→ **Task brief**: Only the lines from the line that contains "SONAR2 pin TRIG: A6 -> B8" through the final line of the entries below belong in your answer, copied exactly and without pictures.

(Change detection data)
────────────────────────────────────────
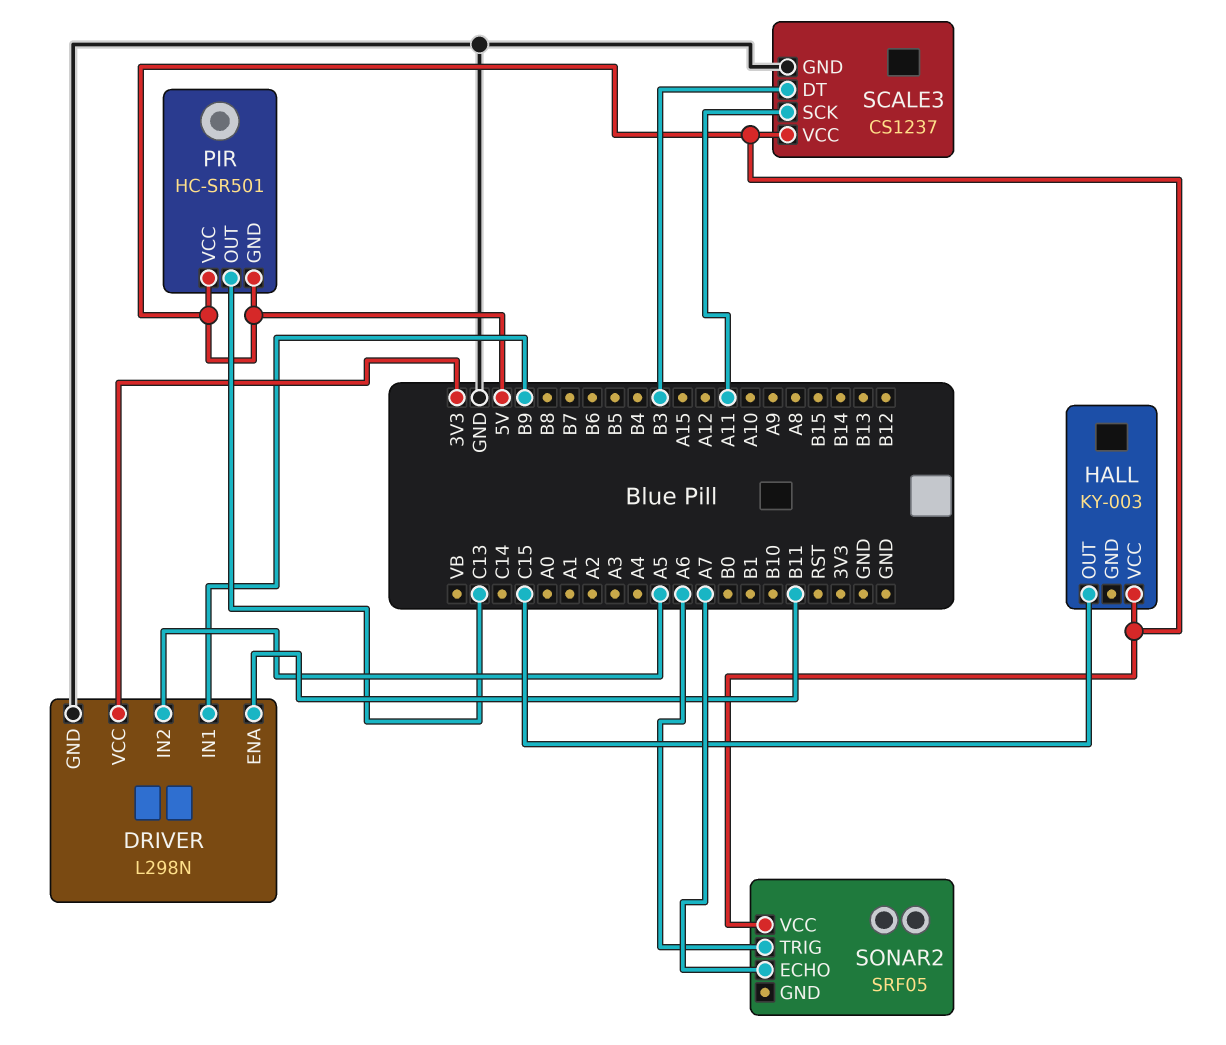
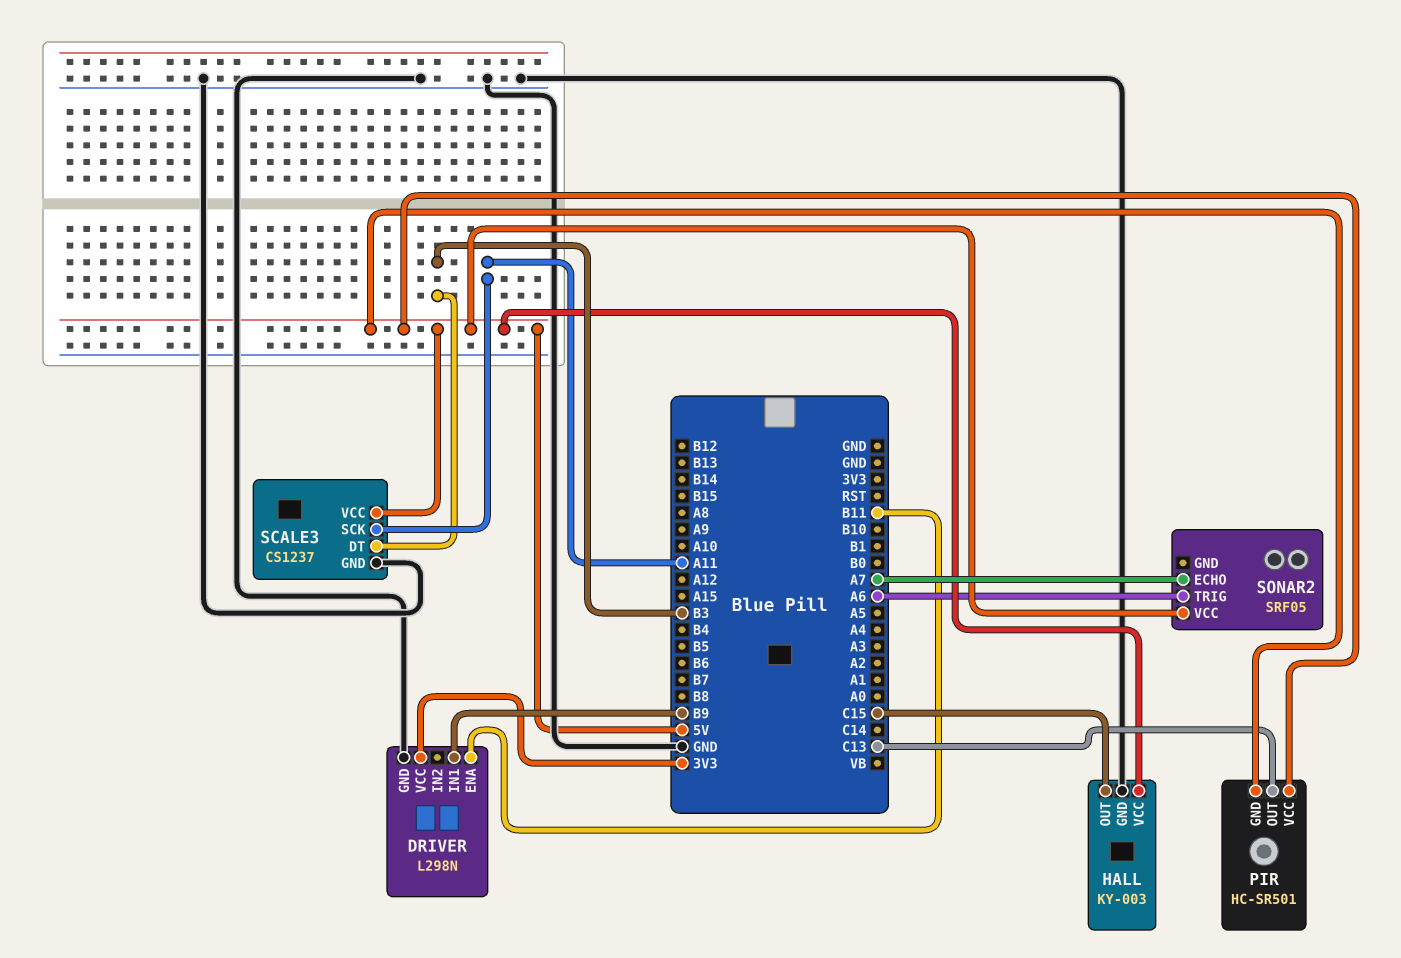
DRIVER pin IN2: A5 -> none
HALL pin GND: none -> GND

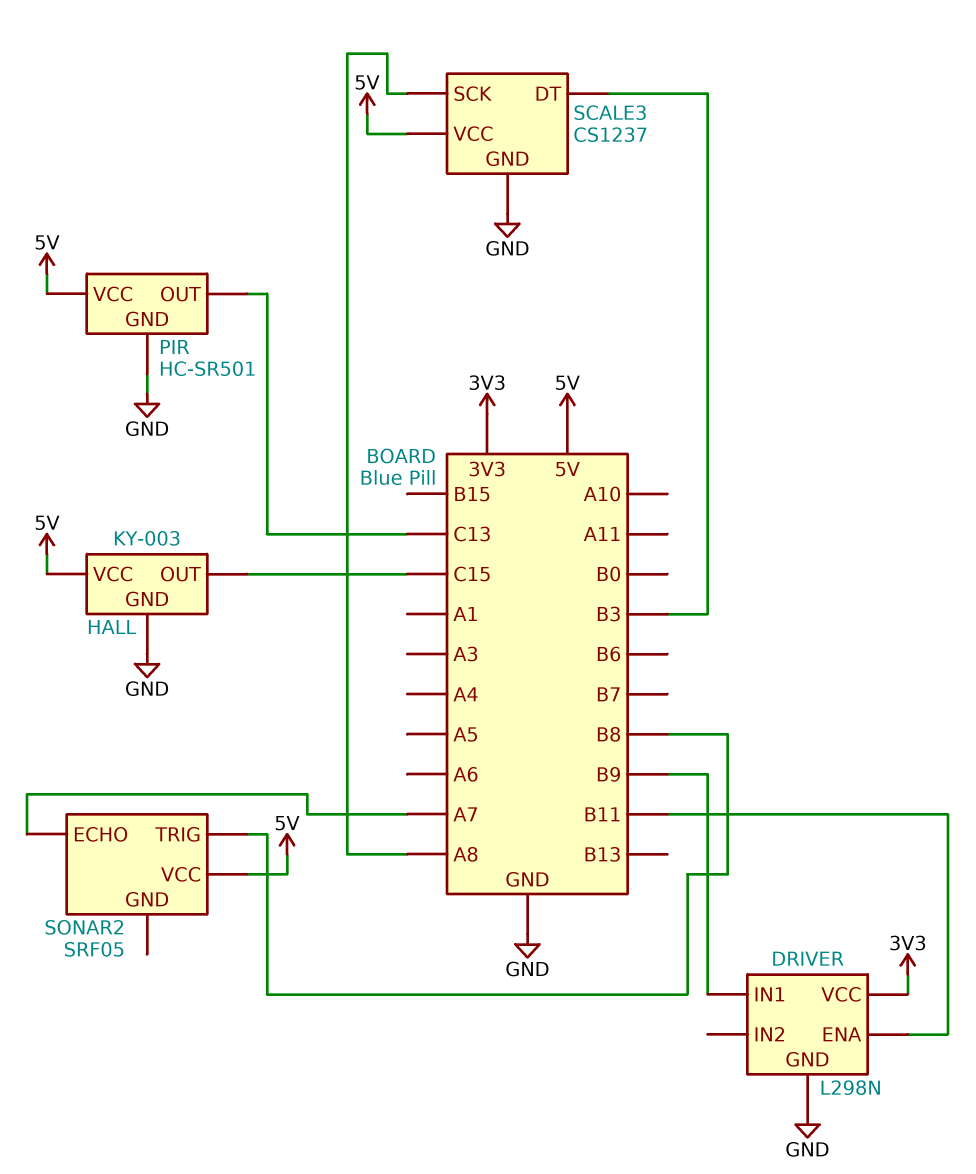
PIR pin GND: 5V -> GND
SCALE3 pin SCK: A11 -> A8
SONAR2 pin TRIG: A6 -> B8

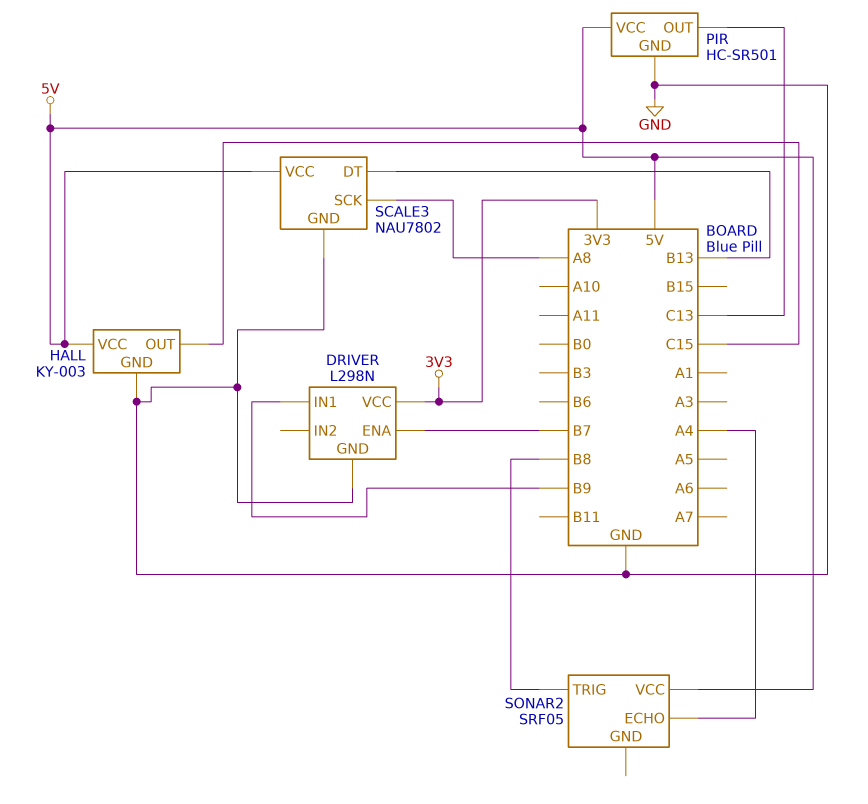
DRIVER pin ENA: B11 -> B7
SCALE3: CS1237 -> NAU7802
SCALE3 pin DT: B3 -> B13
SONAR2 pin ECHO: A7 -> A4

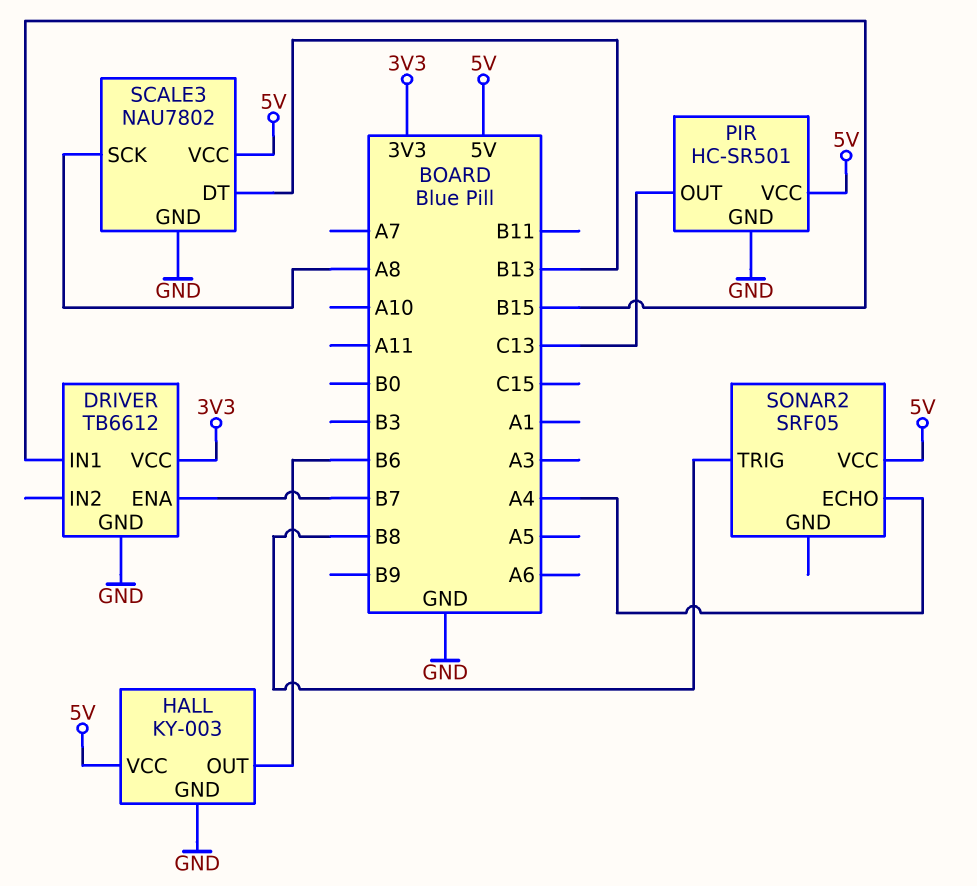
DRIVER: L298N -> TB6612
DRIVER pin IN1: B9 -> B15
HALL pin OUT: C15 -> B6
────────────────────────────────────────
→ **Written answer**:
SONAR2 pin TRIG: A6 -> B8

DRIVER pin ENA: B11 -> B7
SCALE3: CS1237 -> NAU7802
SCALE3 pin DT: B3 -> B13
SONAR2 pin ECHO: A7 -> A4

DRIVER: L298N -> TB6612
DRIVER pin IN1: B9 -> B15
HALL pin OUT: C15 -> B6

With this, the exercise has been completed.